Excerpted records →
.....

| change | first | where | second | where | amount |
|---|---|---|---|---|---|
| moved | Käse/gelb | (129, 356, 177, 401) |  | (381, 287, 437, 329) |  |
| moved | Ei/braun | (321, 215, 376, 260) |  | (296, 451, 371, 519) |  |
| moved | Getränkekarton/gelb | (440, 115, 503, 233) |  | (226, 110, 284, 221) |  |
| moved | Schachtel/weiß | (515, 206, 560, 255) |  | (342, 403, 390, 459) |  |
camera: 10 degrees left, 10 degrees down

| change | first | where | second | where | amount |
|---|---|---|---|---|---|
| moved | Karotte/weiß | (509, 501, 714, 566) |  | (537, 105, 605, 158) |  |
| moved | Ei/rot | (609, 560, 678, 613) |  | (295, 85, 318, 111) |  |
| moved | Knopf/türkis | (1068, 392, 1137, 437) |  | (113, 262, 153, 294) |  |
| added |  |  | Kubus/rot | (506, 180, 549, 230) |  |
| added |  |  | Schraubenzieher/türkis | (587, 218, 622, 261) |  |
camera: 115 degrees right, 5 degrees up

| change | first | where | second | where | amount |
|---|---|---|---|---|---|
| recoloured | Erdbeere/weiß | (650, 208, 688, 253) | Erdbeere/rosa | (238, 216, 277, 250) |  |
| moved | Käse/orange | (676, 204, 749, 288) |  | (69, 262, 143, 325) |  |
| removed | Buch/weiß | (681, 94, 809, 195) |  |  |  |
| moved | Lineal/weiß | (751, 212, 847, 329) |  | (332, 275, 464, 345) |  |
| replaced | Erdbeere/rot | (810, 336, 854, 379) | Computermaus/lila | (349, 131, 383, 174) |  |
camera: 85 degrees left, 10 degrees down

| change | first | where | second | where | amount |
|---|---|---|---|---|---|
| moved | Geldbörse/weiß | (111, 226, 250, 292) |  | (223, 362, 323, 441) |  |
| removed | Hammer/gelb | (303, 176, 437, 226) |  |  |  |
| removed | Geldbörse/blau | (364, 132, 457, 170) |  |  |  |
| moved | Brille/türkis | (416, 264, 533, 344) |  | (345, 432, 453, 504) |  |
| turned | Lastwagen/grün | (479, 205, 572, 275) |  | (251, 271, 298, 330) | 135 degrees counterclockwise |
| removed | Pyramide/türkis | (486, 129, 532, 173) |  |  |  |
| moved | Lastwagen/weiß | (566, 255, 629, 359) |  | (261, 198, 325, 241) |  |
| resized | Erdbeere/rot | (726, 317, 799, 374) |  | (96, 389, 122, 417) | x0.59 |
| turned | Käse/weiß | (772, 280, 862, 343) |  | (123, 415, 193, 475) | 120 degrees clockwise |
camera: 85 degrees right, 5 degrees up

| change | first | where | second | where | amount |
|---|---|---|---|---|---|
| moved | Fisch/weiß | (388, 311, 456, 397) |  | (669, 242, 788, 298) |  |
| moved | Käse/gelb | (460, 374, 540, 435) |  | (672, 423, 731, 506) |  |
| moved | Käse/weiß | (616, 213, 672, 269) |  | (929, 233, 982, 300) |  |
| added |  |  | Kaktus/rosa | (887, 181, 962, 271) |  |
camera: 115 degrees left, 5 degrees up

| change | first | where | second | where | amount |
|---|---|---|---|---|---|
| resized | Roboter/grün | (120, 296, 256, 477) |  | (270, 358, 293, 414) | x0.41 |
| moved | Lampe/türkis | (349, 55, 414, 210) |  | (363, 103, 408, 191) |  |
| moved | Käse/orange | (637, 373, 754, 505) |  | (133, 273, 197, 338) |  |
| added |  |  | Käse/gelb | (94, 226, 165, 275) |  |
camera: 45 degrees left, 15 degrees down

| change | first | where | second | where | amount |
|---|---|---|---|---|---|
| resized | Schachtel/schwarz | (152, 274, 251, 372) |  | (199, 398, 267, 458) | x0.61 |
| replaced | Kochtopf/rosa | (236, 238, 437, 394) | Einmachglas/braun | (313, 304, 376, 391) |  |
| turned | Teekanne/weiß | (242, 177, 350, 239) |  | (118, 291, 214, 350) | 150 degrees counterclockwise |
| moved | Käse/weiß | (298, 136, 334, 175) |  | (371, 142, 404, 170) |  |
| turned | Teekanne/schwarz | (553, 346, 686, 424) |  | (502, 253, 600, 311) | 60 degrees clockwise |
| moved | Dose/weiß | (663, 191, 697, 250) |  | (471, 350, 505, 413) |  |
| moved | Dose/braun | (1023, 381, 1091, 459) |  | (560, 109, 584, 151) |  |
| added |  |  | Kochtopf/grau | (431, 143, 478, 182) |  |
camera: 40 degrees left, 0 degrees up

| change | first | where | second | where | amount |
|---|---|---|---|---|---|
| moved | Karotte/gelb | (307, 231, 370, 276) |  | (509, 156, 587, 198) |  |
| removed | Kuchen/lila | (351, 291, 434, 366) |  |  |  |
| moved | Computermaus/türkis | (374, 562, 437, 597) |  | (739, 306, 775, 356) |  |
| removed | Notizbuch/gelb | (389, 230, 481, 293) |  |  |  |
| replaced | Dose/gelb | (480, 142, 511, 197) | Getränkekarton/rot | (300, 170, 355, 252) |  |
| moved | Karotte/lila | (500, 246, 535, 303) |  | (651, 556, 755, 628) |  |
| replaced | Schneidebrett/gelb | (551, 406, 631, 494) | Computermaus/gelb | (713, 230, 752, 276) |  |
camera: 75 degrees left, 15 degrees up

.....

Directions → Print the listing above from its first line through the line with "moved | Ei/braun", and stop there.

Written answer →
| change | first | where | second | where | amount |
|---|---|---|---|---|---|
| moved | Käse/gelb | (129, 356, 177, 401) |  | (381, 287, 437, 329) |  |
| moved | Ei/braun | (321, 215, 376, 260) |  | (296, 451, 371, 519) |  |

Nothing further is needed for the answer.